:: Data listing ::

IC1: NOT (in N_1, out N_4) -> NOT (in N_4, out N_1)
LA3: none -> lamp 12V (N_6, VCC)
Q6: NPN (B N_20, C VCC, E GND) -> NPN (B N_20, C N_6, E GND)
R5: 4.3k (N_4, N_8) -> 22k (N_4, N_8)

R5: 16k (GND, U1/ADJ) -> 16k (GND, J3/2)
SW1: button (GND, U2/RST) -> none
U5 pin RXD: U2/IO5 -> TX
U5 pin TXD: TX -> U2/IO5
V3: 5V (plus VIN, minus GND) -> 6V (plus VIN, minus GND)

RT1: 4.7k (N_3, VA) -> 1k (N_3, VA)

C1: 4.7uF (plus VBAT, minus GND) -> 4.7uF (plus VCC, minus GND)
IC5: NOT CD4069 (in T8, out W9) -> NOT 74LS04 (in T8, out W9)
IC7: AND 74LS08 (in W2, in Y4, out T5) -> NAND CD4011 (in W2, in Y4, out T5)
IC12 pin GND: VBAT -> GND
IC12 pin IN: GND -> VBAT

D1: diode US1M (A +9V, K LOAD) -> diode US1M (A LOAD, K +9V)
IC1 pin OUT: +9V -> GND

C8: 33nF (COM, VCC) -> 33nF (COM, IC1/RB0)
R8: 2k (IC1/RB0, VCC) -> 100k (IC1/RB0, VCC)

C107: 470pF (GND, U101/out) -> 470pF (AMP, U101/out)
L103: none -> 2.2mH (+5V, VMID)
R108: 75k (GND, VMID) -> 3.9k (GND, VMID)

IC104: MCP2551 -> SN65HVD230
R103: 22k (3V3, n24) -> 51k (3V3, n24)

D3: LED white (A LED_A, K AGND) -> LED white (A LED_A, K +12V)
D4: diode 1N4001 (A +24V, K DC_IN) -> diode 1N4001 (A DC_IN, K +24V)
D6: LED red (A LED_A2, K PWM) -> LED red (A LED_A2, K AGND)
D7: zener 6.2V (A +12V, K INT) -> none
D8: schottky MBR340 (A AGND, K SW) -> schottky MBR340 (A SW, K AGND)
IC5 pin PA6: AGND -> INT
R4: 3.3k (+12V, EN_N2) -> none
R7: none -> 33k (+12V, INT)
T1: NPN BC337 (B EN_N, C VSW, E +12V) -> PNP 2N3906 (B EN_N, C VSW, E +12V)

:: Task ::
Copy out all of the listing, exactly as it reads.

:: Output for this task ::
IC1: NOT (in N_1, out N_4) -> NOT (in N_4, out N_1)
LA3: none -> lamp 12V (N_6, VCC)
Q6: NPN (B N_20, C VCC, E GND) -> NPN (B N_20, C N_6, E GND)
R5: 4.3k (N_4, N_8) -> 22k (N_4, N_8)

R5: 16k (GND, U1/ADJ) -> 16k (GND, J3/2)
SW1: button (GND, U2/RST) -> none
U5 pin RXD: U2/IO5 -> TX
U5 pin TXD: TX -> U2/IO5
V3: 5V (plus VIN, minus GND) -> 6V (plus VIN, minus GND)

RT1: 4.7k (N_3, VA) -> 1k (N_3, VA)

C1: 4.7uF (plus VBAT, minus GND) -> 4.7uF (plus VCC, minus GND)
IC5: NOT CD4069 (in T8, out W9) -> NOT 74LS04 (in T8, out W9)
IC7: AND 74LS08 (in W2, in Y4, out T5) -> NAND CD4011 (in W2, in Y4, out T5)
IC12 pin GND: VBAT -> GND
IC12 pin IN: GND -> VBAT

D1: diode US1M (A +9V, K LOAD) -> diode US1M (A LOAD, K +9V)
IC1 pin OUT: +9V -> GND

C8: 33nF (COM, VCC) -> 33nF (COM, IC1/RB0)
R8: 2k (IC1/RB0, VCC) -> 100k (IC1/RB0, VCC)

C107: 470pF (GND, U101/out) -> 470pF (AMP, U101/out)
L103: none -> 2.2mH (+5V, VMID)
R108: 75k (GND, VMID) -> 3.9k (GND, VMID)

IC104: MCP2551 -> SN65HVD230
R103: 22k (3V3, n24) -> 51k (3V3, n24)

D3: LED white (A LED_A, K AGND) -> LED white (A LED_A, K +12V)
D4: diode 1N4001 (A +24V, K DC_IN) -> diode 1N4001 (A DC_IN, K +24V)
D6: LED red (A LED_A2, K PWM) -> LED red (A LED_A2, K AGND)
D7: zener 6.2V (A +12V, K INT) -> none
D8: schottky MBR340 (A AGND, K SW) -> schottky MBR340 (A SW, K AGND)
IC5 pin PA6: AGND -> INT
R4: 3.3k (+12V, EN_N2) -> none
R7: none -> 33k (+12V, INT)
T1: NPN BC337 (B EN_N, C VSW, E +12V) -> PNP 2N3906 (B EN_N, C VSW, E +12V)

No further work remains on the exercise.